* [Task requirements]: Count the lines in the material below that contain the string "sparkly", and give only that number.

Supplied data START

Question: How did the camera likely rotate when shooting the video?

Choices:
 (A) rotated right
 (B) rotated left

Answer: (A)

Supplied data END
Supplied data START

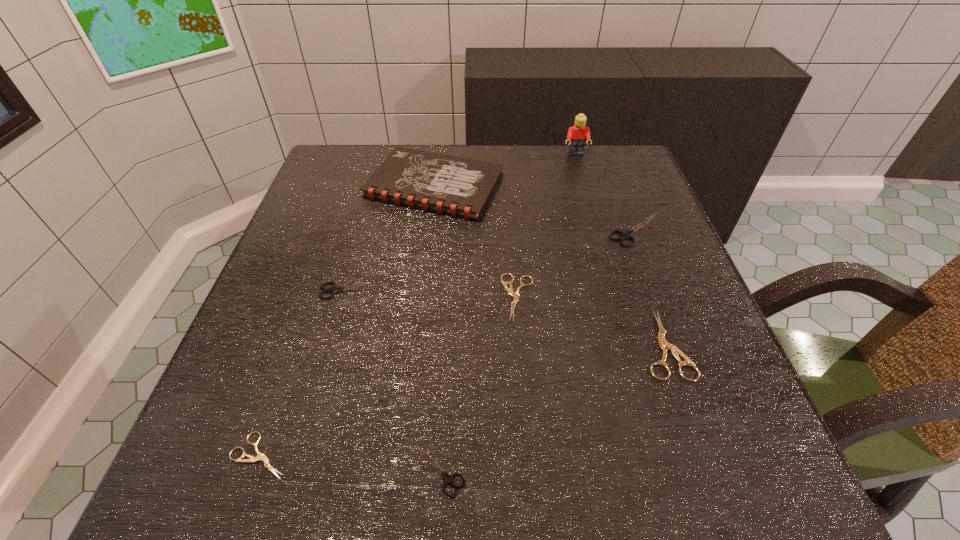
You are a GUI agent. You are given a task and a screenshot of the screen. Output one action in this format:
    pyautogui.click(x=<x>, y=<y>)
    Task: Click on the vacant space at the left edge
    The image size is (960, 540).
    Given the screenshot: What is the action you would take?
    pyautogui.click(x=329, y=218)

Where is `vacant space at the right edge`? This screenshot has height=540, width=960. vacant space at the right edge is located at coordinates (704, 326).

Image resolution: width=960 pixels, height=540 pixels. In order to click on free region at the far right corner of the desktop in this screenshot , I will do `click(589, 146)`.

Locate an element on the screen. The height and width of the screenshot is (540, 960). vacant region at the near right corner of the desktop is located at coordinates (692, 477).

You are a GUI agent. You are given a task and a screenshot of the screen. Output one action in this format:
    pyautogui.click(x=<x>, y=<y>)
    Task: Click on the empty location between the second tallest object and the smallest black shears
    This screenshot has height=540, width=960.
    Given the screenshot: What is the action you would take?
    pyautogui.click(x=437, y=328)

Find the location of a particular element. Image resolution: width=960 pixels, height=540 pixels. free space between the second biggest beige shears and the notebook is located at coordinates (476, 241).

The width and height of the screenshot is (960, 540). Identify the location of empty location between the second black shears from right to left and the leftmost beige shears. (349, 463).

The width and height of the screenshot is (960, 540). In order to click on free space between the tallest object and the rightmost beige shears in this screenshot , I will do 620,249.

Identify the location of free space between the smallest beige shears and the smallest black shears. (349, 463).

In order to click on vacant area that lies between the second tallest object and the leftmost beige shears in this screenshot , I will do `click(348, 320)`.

Supplied data END
Supplied data START

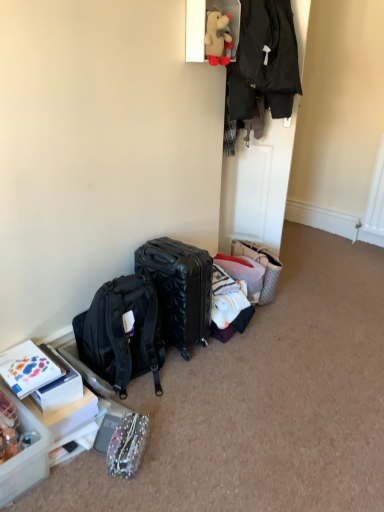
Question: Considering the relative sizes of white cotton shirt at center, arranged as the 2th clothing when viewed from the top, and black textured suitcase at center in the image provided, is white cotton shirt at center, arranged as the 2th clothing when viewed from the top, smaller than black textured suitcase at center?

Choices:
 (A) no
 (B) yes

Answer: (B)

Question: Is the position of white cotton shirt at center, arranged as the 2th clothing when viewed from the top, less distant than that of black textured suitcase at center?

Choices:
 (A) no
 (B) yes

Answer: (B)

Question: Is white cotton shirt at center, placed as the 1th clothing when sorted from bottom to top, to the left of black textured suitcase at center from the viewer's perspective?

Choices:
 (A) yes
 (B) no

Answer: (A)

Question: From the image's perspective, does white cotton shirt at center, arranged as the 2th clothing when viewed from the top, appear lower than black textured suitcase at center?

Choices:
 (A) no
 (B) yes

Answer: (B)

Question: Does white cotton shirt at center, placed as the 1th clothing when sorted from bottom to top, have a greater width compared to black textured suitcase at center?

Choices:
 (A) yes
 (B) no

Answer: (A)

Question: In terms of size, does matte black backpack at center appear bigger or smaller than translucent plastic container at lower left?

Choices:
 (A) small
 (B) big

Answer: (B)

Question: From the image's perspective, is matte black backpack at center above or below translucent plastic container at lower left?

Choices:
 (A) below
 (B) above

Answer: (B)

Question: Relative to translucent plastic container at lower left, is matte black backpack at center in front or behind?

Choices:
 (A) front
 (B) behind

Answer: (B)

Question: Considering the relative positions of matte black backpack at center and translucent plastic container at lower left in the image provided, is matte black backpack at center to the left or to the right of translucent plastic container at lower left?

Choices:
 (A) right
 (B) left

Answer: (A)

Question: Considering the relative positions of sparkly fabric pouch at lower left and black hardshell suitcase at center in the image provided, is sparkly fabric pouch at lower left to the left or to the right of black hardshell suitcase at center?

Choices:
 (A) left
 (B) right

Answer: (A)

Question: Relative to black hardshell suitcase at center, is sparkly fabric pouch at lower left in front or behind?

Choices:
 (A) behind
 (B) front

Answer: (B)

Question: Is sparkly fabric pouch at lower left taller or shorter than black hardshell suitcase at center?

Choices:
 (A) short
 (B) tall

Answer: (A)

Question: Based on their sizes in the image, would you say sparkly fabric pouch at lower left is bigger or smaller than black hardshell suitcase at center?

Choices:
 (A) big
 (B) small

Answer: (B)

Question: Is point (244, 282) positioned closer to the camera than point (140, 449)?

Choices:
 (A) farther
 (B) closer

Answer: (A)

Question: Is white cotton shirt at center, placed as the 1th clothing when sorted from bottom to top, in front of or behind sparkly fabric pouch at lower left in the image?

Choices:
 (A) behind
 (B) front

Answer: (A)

Supplied data END

* [Output for this exercise]: 5